BEGIN Information provided

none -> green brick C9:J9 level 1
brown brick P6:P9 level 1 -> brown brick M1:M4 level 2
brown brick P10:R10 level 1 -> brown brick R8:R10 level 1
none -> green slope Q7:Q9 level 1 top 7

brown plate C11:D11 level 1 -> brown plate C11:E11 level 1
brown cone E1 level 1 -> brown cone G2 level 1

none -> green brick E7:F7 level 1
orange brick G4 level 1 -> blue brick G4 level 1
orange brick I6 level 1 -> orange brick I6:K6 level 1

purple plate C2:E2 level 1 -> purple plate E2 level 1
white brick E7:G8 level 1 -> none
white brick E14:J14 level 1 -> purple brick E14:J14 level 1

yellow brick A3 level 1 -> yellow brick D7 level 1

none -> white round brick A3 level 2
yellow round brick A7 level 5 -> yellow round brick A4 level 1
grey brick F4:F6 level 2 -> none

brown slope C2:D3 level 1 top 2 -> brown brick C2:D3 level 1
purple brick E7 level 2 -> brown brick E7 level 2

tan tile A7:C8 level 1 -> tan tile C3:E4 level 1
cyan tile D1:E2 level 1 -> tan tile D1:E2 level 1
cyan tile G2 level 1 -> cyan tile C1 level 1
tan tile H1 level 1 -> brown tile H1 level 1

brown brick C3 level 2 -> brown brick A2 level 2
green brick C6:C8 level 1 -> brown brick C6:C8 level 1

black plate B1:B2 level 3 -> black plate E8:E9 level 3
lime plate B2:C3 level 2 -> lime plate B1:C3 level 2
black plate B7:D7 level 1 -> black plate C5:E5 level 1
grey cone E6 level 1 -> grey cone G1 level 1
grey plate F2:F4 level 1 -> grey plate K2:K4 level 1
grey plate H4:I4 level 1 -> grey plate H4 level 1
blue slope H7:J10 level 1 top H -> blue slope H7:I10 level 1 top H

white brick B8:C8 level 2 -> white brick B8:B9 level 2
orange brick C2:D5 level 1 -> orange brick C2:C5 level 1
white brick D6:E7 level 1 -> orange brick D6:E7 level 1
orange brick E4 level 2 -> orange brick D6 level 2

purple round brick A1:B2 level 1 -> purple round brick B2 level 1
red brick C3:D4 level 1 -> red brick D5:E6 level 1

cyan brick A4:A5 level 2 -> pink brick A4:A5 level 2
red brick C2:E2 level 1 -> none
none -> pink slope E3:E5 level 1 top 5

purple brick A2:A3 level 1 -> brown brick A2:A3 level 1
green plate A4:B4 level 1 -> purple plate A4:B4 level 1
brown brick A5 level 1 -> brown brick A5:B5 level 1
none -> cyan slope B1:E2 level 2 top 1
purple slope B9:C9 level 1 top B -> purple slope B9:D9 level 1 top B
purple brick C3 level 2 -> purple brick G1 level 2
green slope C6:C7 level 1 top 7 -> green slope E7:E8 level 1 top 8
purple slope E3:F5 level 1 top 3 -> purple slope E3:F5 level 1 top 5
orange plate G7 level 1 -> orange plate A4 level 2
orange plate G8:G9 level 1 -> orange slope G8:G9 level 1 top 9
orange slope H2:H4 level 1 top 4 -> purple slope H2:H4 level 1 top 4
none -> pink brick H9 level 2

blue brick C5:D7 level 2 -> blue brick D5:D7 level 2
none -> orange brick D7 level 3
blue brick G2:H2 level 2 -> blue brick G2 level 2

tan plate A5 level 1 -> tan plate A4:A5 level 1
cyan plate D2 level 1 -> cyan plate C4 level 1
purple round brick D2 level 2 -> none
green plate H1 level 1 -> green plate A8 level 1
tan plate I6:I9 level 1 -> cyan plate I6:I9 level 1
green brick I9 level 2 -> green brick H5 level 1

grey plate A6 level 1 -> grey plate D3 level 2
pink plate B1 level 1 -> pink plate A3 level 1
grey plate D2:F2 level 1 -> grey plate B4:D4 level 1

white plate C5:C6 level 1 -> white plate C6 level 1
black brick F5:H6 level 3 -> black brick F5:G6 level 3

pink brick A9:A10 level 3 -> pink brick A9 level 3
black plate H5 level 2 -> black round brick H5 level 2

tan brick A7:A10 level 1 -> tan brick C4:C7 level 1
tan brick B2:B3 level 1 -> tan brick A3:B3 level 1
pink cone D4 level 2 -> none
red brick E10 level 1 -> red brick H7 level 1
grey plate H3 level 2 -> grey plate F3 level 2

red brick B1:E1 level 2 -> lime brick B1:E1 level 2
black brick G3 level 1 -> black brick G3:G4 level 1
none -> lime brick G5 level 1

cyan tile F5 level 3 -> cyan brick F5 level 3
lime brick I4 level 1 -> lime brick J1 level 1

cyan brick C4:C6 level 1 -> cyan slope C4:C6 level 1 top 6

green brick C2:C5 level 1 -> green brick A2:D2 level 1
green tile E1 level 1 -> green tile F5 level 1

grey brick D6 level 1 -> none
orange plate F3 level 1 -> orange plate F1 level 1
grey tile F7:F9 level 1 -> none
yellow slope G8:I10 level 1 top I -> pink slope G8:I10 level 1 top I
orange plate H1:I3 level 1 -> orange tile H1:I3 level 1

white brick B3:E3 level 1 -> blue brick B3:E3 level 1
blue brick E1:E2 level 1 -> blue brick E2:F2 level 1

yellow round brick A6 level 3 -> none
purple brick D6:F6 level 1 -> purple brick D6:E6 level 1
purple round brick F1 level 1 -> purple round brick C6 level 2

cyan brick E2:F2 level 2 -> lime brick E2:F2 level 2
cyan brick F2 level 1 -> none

END Information provided

— Aim of the task —
Looking back over the records above, in how many lines does the word "green" occur? Give the number alone.

— Result for this task —
10